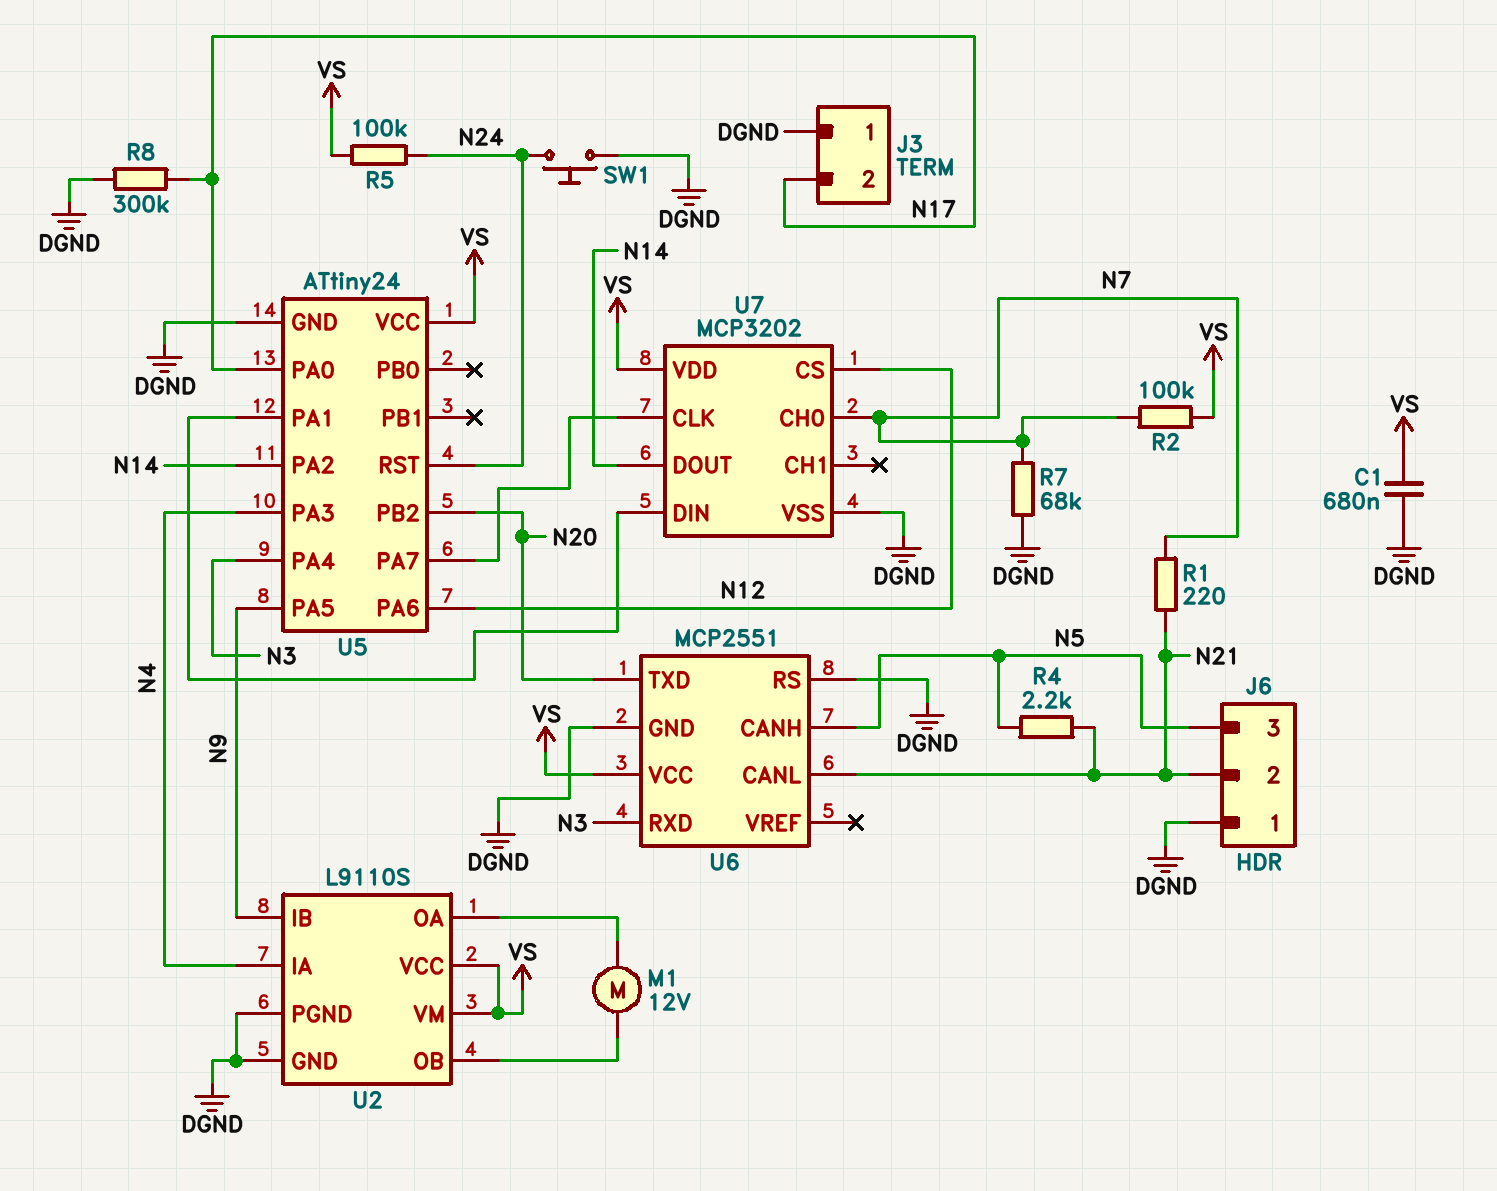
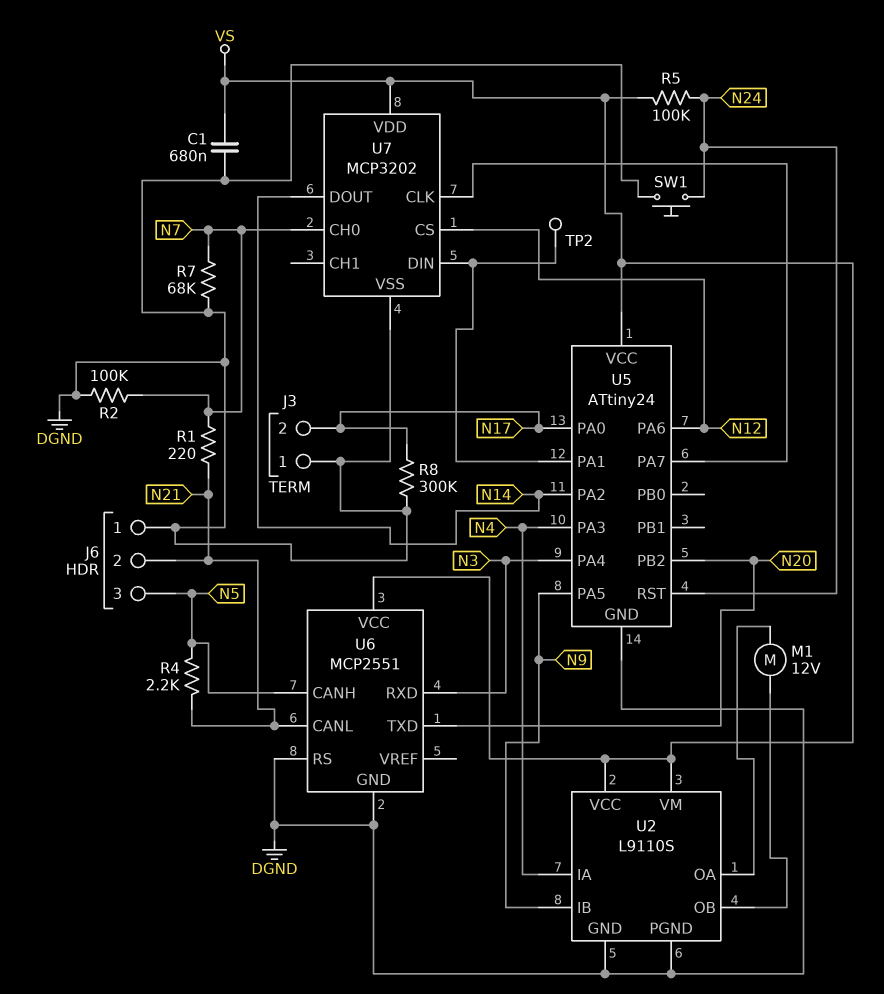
R2: 100k (N7, VS) -> 100k (DGND, N7)
TP2: none -> test point (U5/PA1)

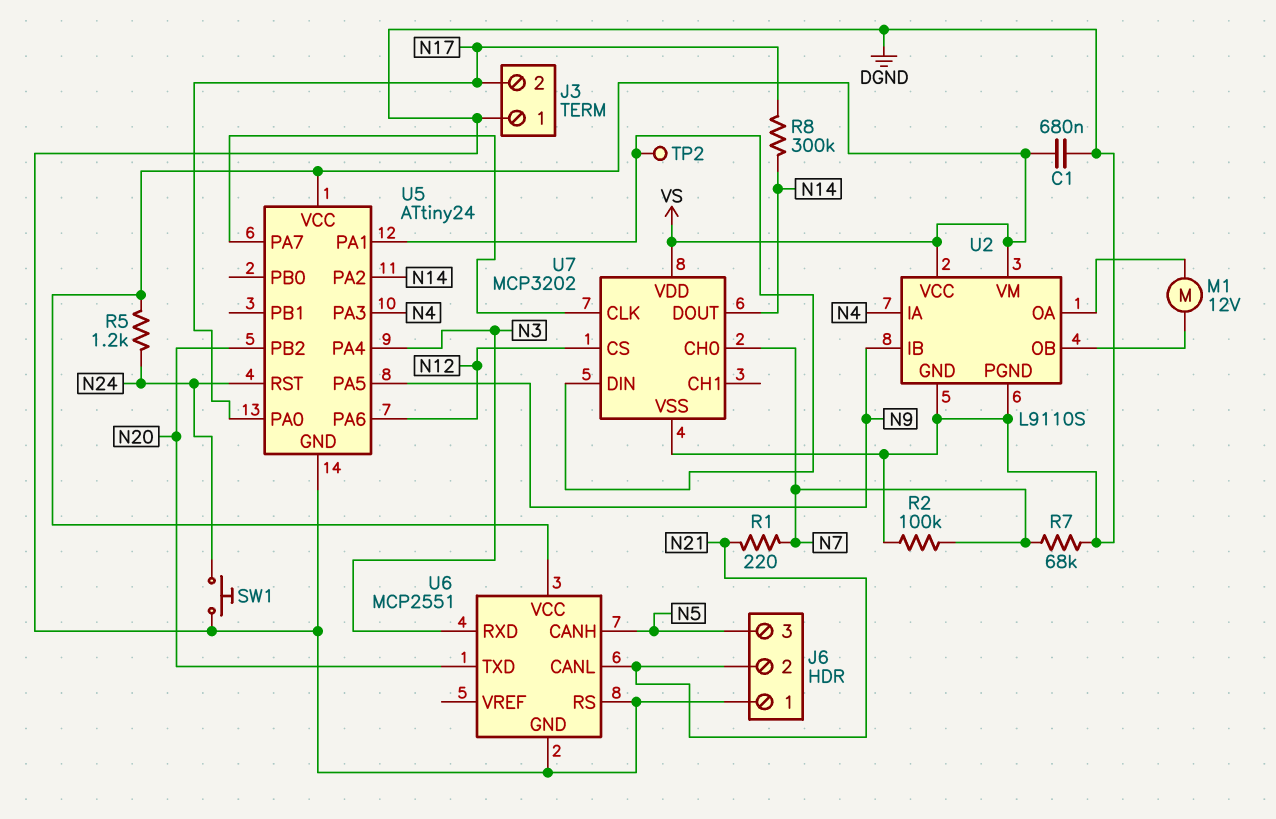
R4: 2.2k (N5, N21) -> none
R5: 100k (N24, VS) -> 1.2k (N24, VS)
R8: 300k (DGND, N17) -> 300k (N14, N17)

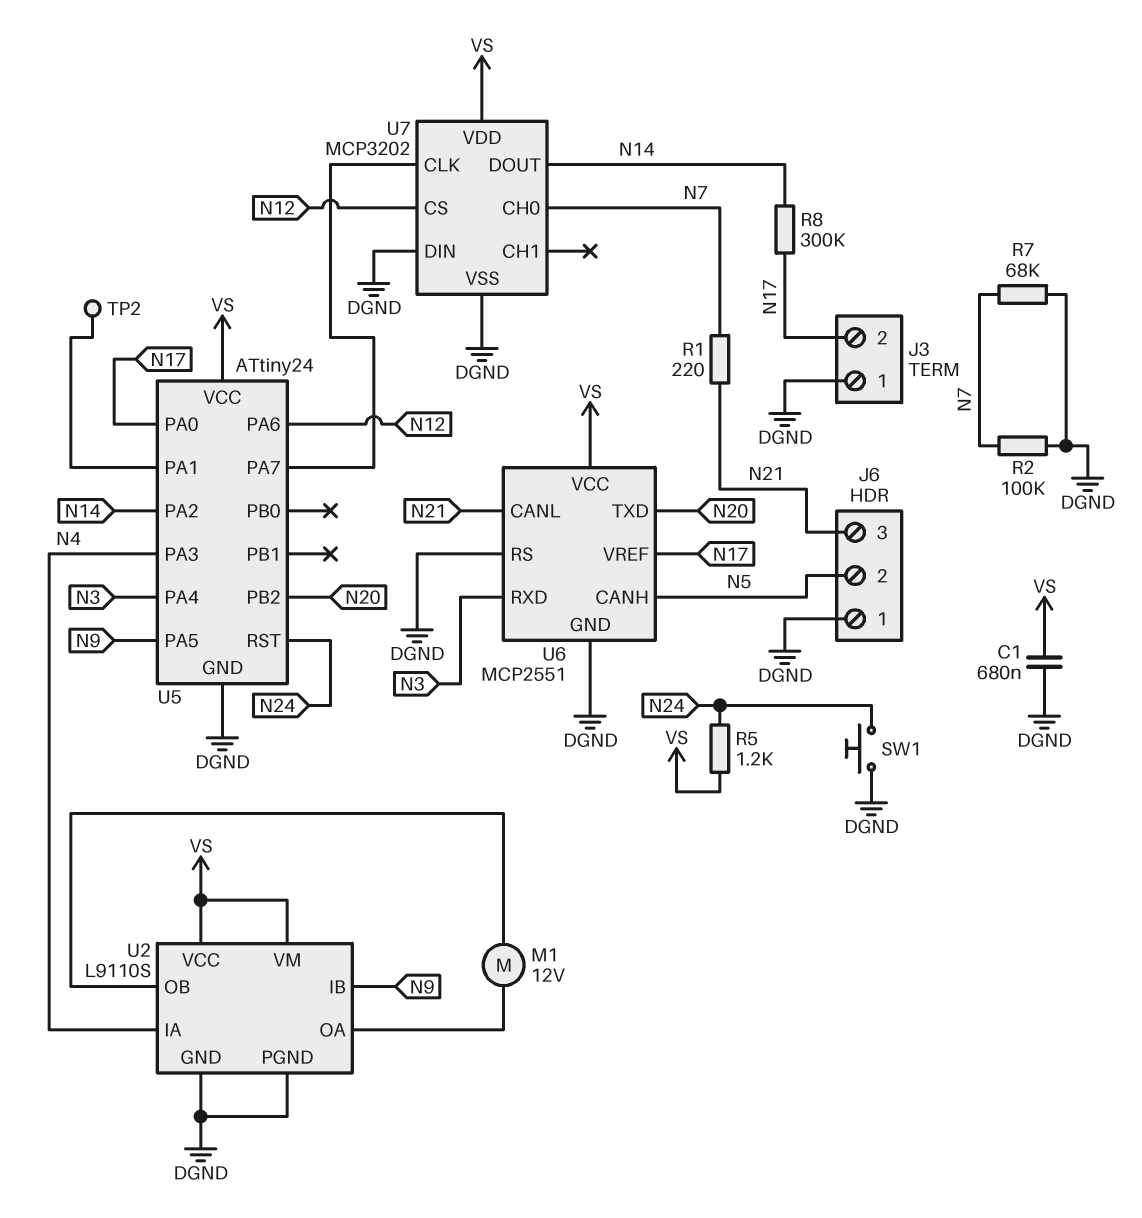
J6 pin 2: N21 -> N5
J6 pin 3: N5 -> N21
U6 pin VREF: none -> N17
U7 pin DIN: U5/PA1 -> DGND

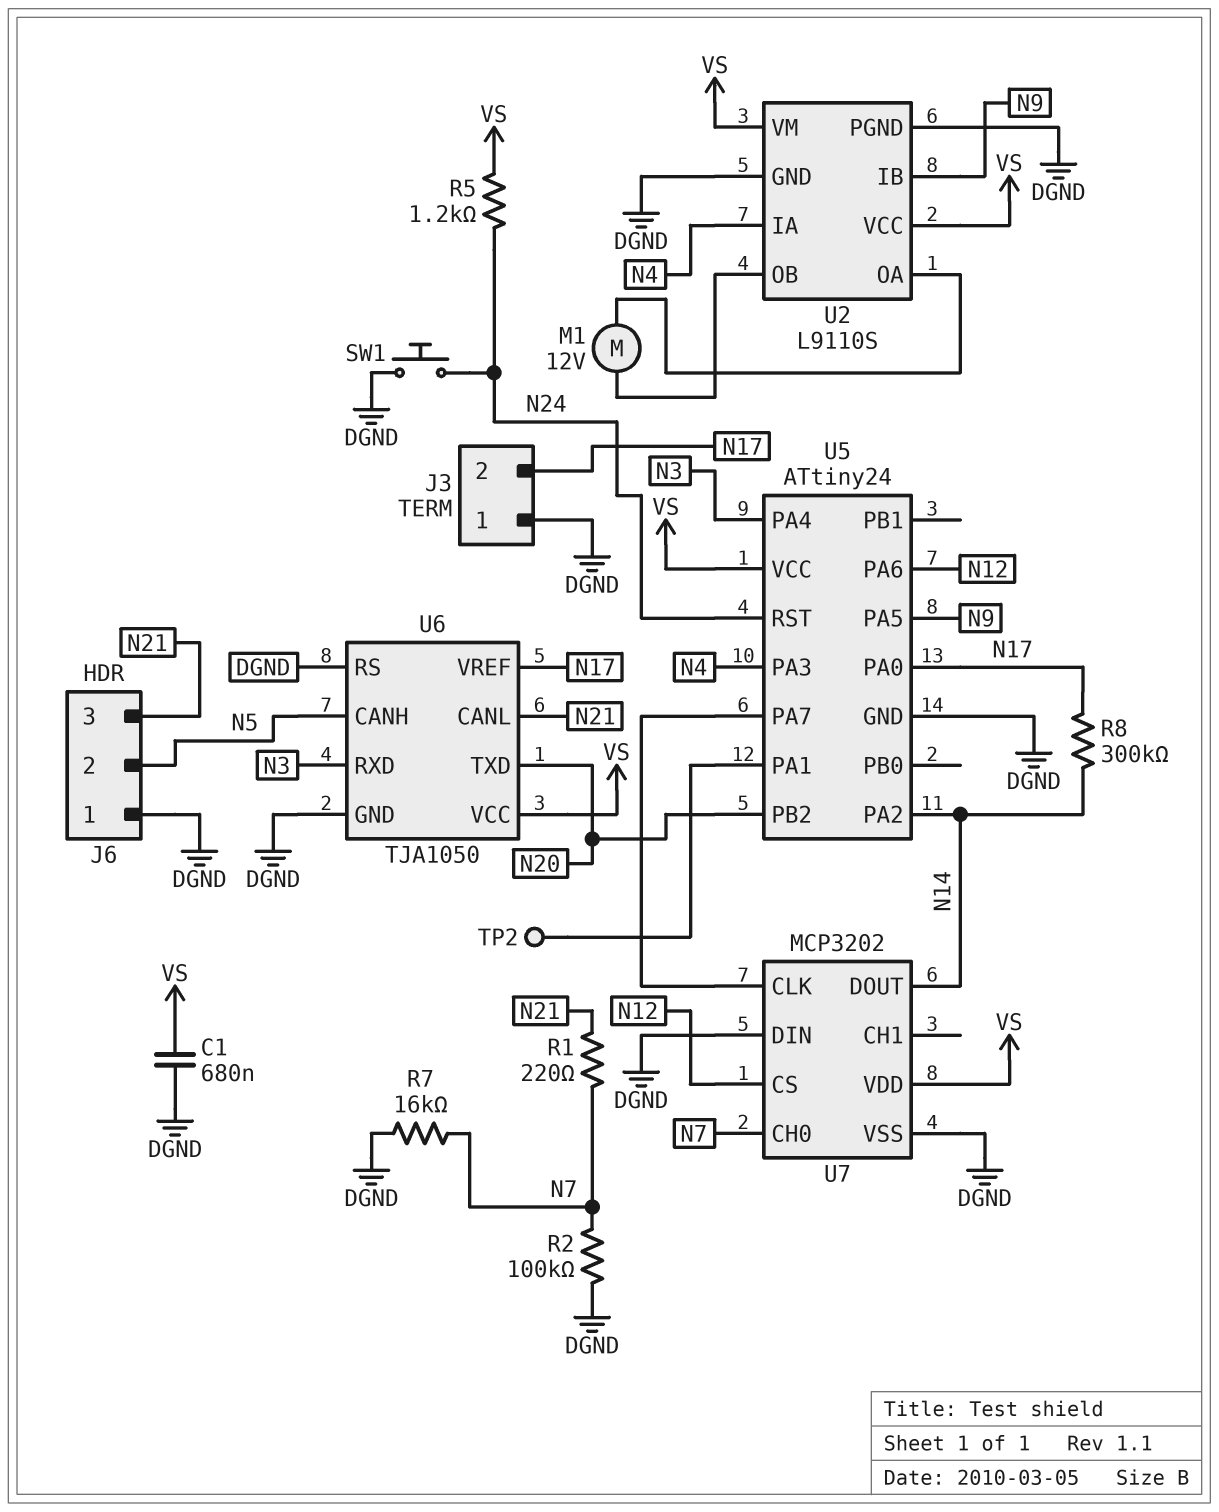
R7: 68k (DGND, N7) -> 16k (DGND, N7)
U6: MCP2551 -> TJA1050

#####

What to work on: Without the pictures, output the full listing exactly as it stands.

Your solution:
R2: 100k (N7, VS) -> 100k (DGND, N7)
TP2: none -> test point (U5/PA1)

R4: 2.2k (N5, N21) -> none
R5: 100k (N24, VS) -> 1.2k (N24, VS)
R8: 300k (DGND, N17) -> 300k (N14, N17)

J6 pin 2: N21 -> N5
J6 pin 3: N5 -> N21
U6 pin VREF: none -> N17
U7 pin DIN: U5/PA1 -> DGND

R7: 68k (DGND, N7) -> 16k (DGND, N7)
U6: MCP2551 -> TJA1050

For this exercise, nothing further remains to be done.